- [RECORDS]:
%%

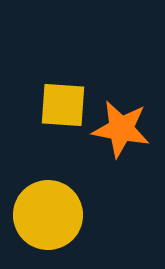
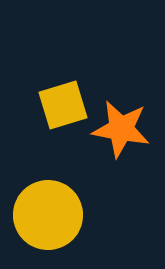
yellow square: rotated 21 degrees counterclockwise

%%
%%

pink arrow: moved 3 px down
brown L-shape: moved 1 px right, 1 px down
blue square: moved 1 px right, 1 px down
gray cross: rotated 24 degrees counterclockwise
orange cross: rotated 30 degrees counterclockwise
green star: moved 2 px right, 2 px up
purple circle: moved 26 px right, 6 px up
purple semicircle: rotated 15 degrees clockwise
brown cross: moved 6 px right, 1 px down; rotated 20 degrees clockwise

%%

- [TASK OBJECTIVE]: Reproduce, without changes, the lines of the listing above from the one holding "pink arrow: moved 3 px down" through the one holding "green star: moved 2 px right, 2 px up", both ends included.

- [SOLVED EXERCISE]:
pink arrow: moved 3 px down
brown L-shape: moved 1 px right, 1 px down
blue square: moved 1 px right, 1 px down
gray cross: rotated 24 degrees counterclockwise
orange cross: rotated 30 degrees counterclockwise
green star: moved 2 px right, 2 px up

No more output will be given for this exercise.